Set the pictures aside and set down only the lines from the line holding "DHT1 pin DATA: none -> TX0" through the end of the entries below, ends included.

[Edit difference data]
<<<<

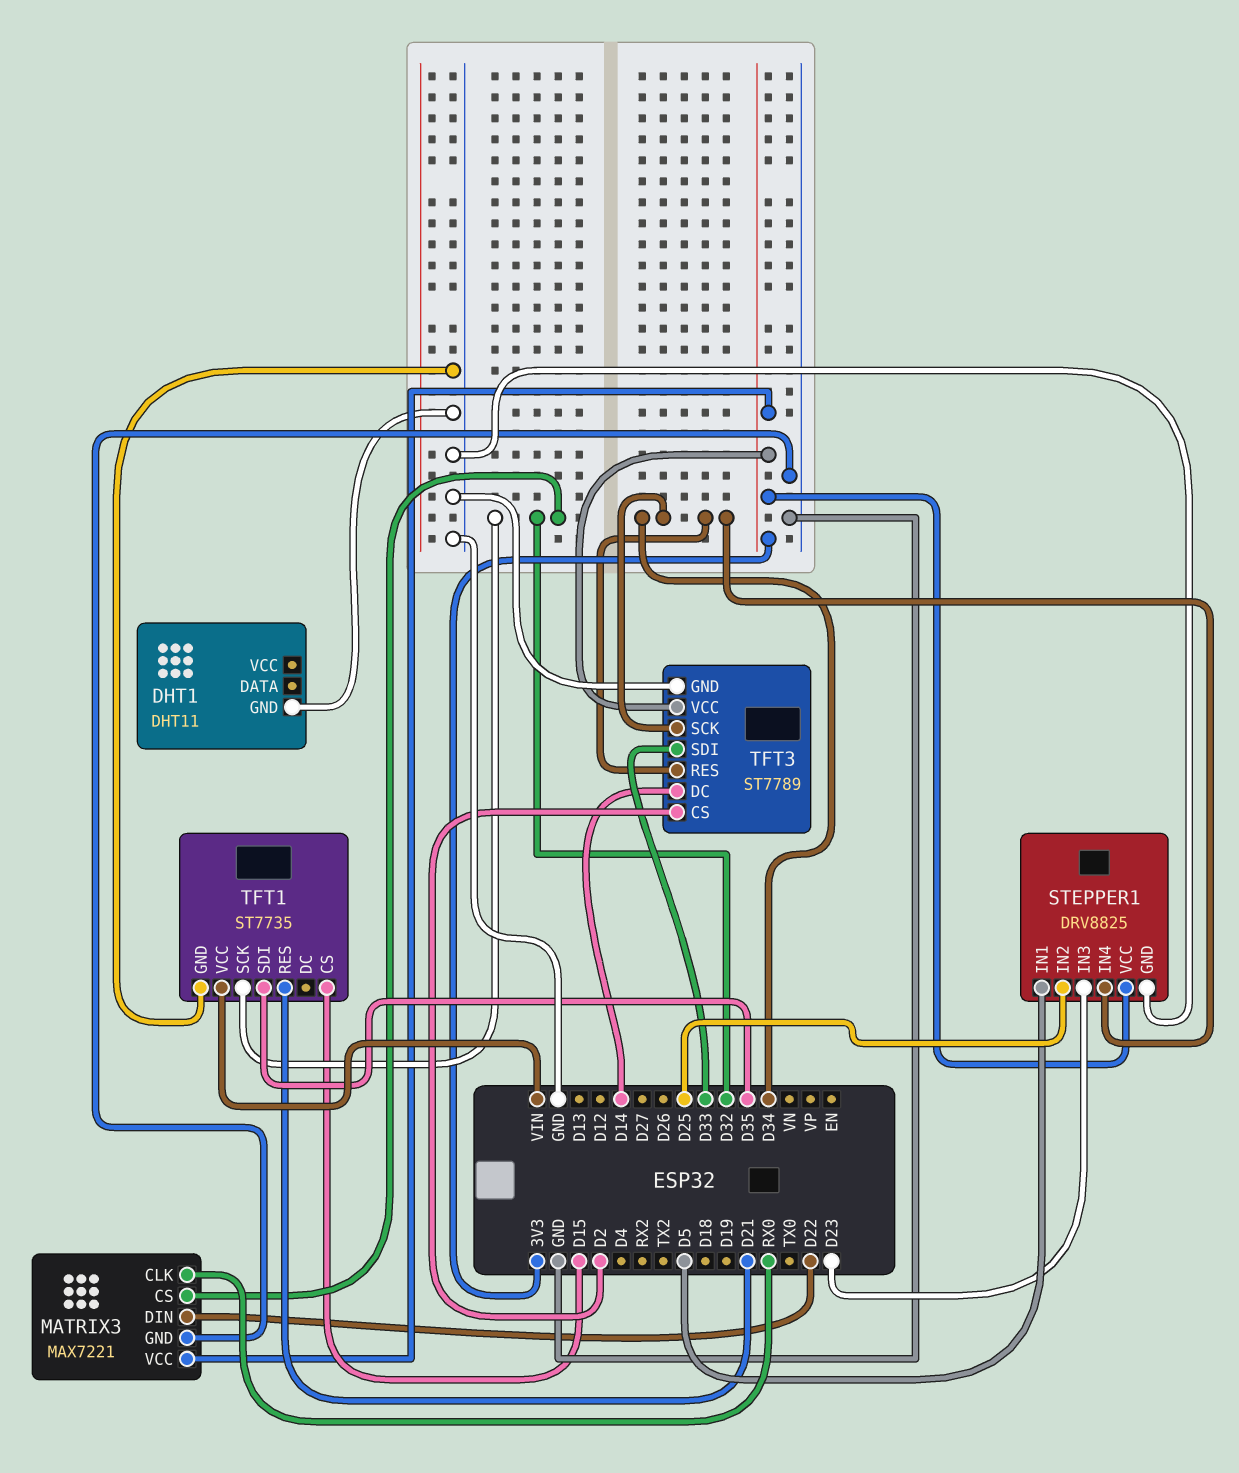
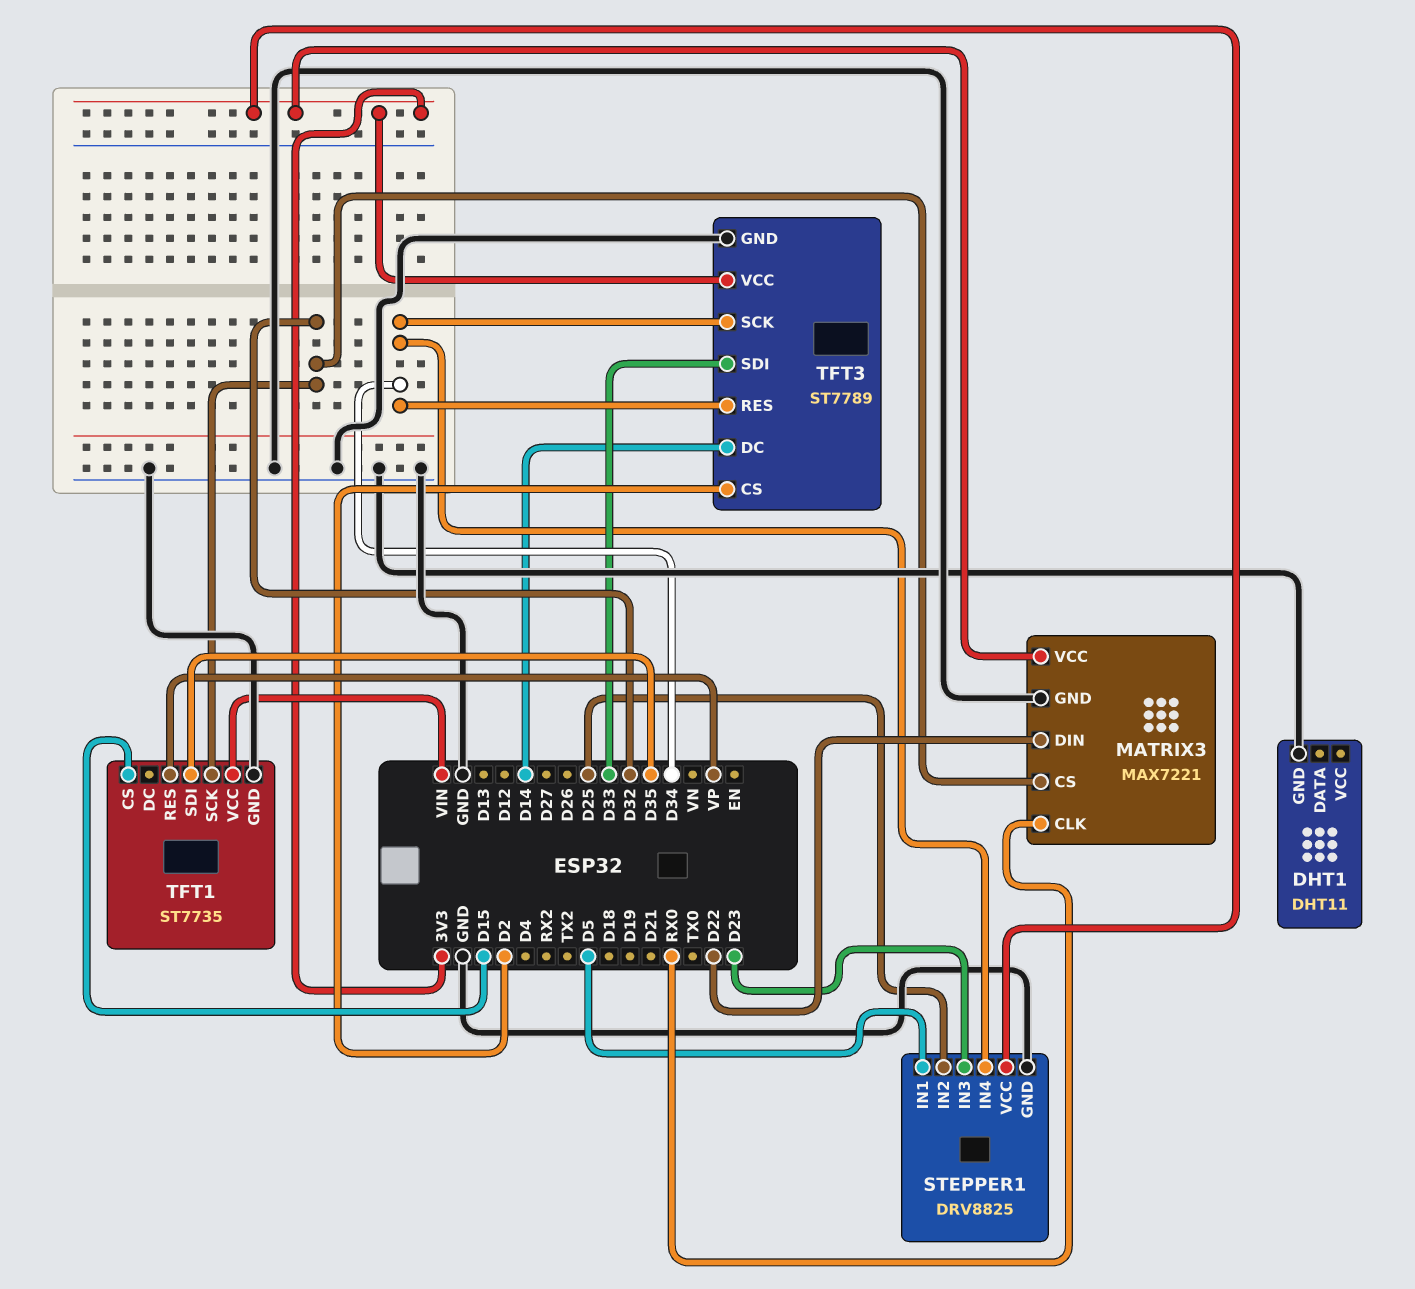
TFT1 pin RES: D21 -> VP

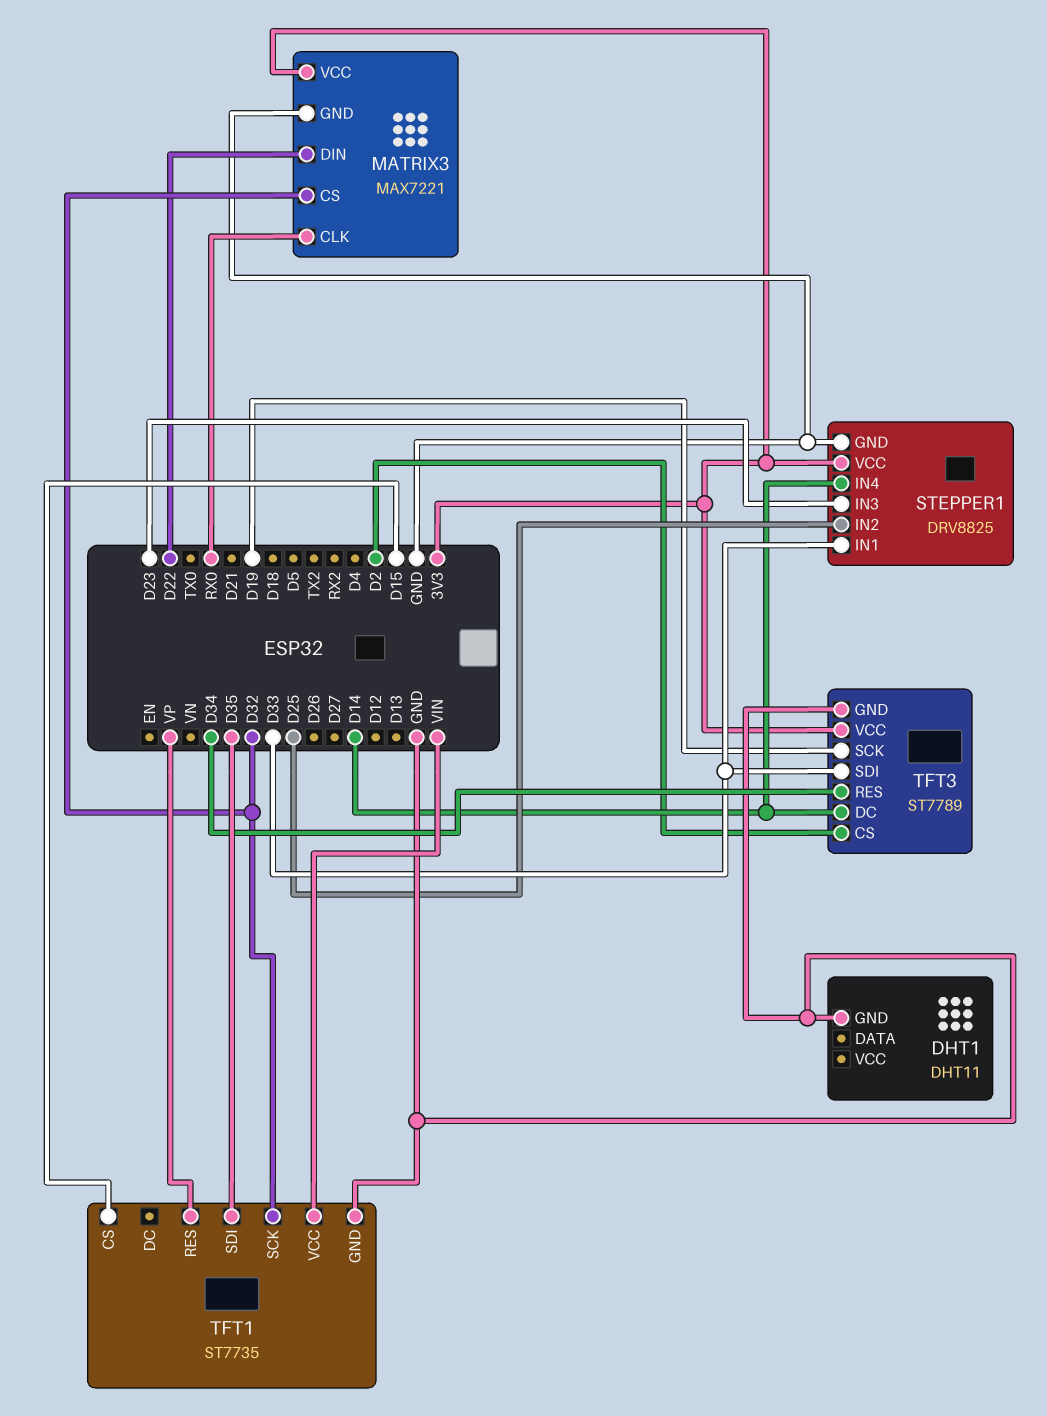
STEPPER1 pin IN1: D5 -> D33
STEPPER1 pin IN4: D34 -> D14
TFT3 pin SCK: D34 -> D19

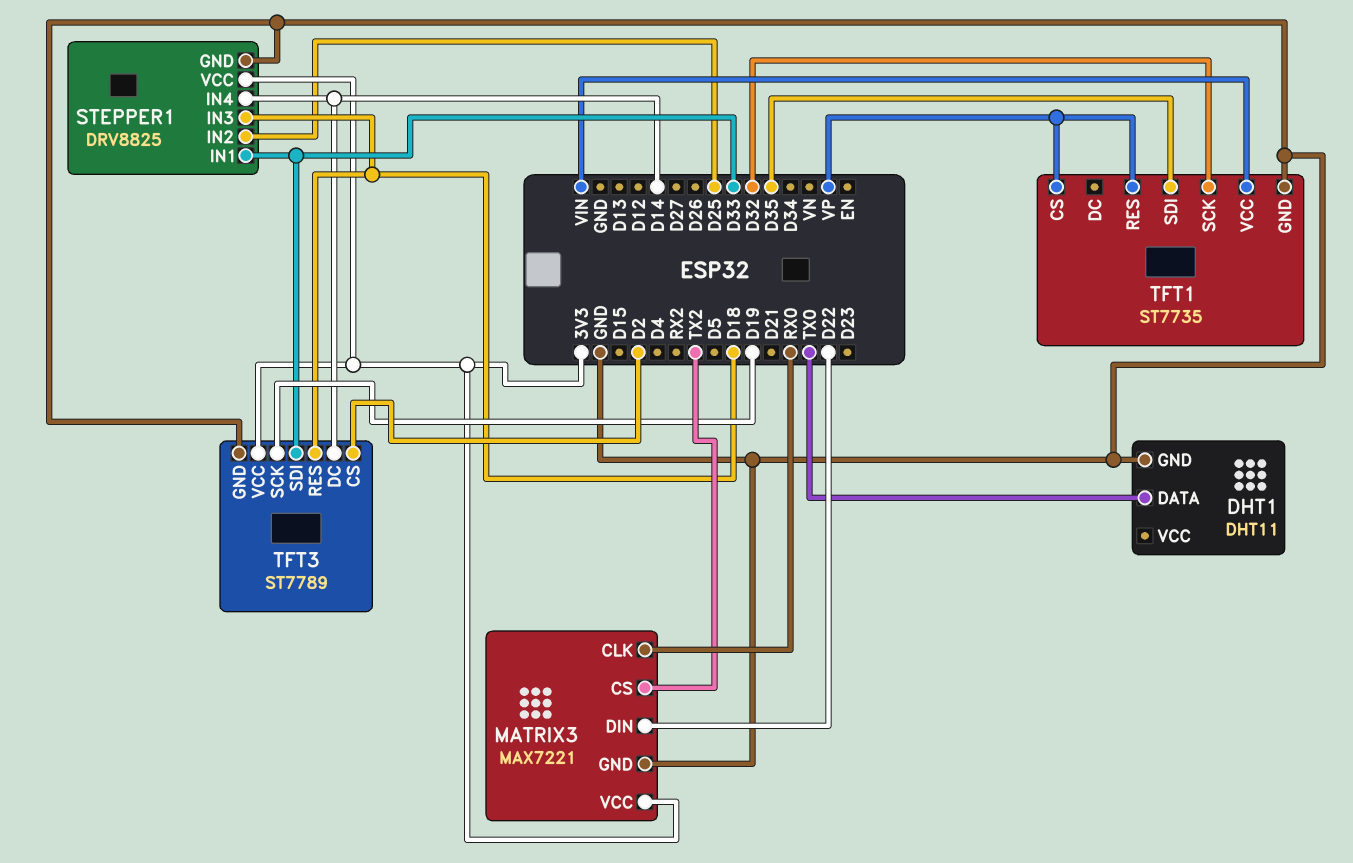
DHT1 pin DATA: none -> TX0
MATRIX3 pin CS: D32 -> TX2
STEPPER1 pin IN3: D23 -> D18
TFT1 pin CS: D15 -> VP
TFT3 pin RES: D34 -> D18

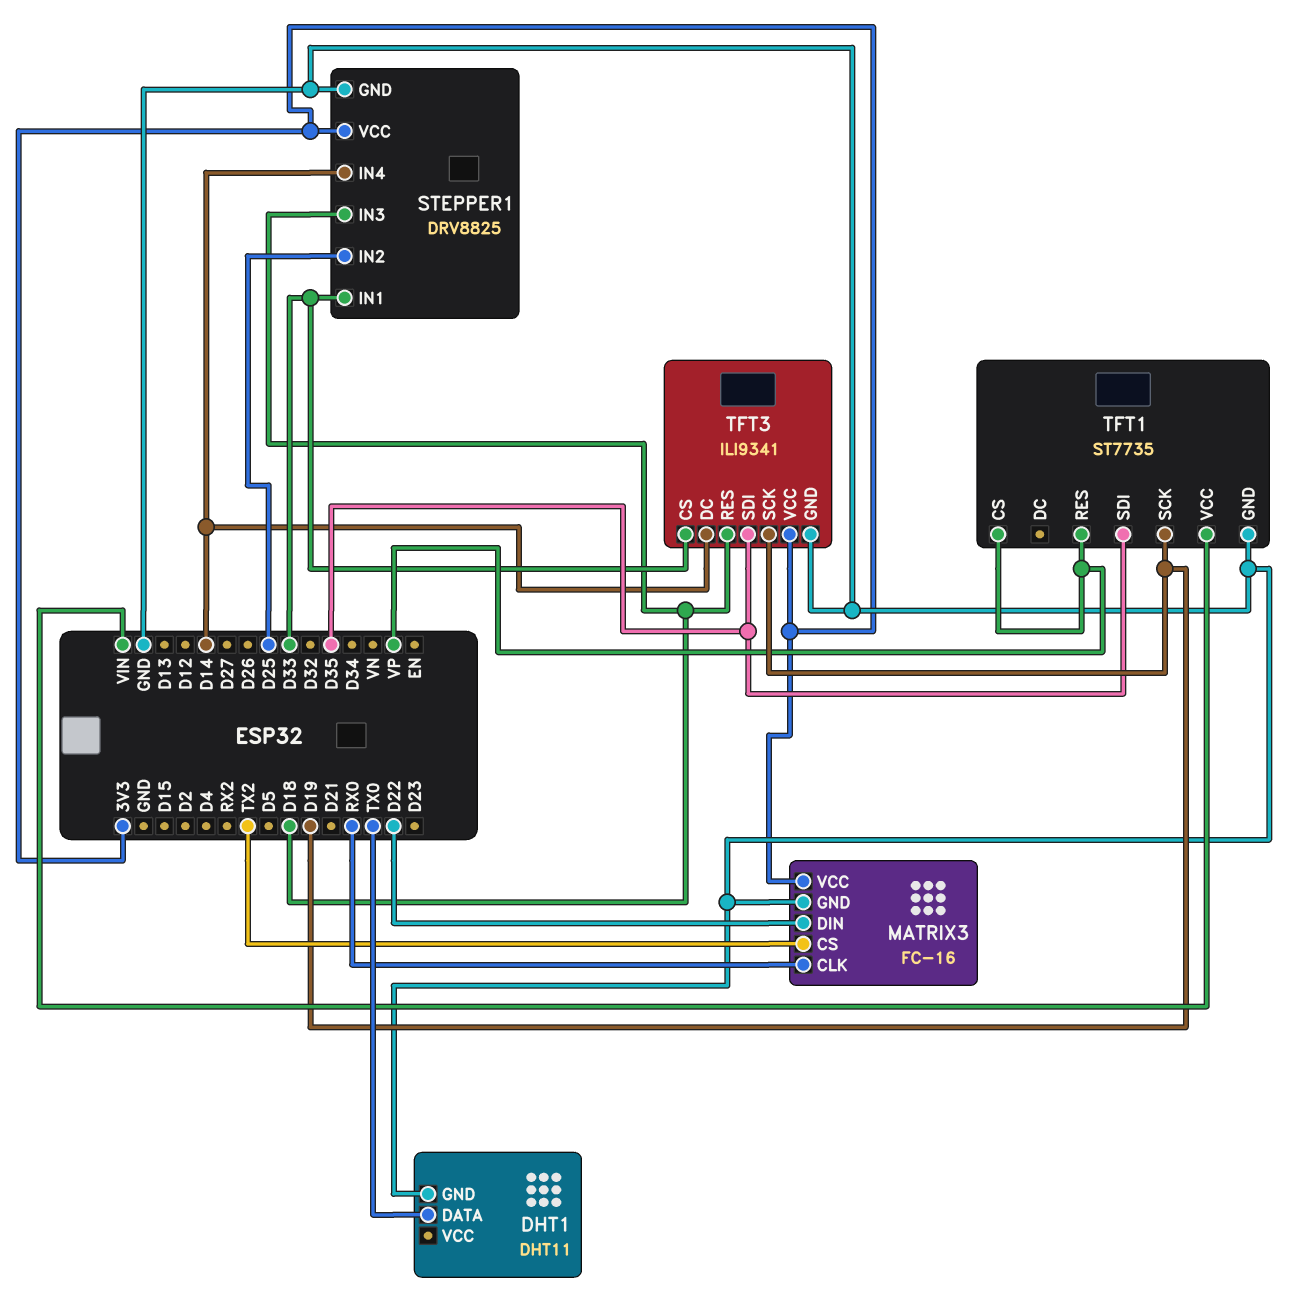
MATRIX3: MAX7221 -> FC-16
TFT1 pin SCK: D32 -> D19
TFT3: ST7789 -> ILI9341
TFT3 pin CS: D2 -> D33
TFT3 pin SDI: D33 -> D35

>>>>

The answer
DHT1 pin DATA: none -> TX0
MATRIX3 pin CS: D32 -> TX2
STEPPER1 pin IN3: D23 -> D18
TFT1 pin CS: D15 -> VP
TFT3 pin RES: D34 -> D18

MATRIX3: MAX7221 -> FC-16
TFT1 pin SCK: D32 -> D19
TFT3: ST7789 -> ILI9341
TFT3 pin CS: D2 -> D33
TFT3 pin SDI: D33 -> D35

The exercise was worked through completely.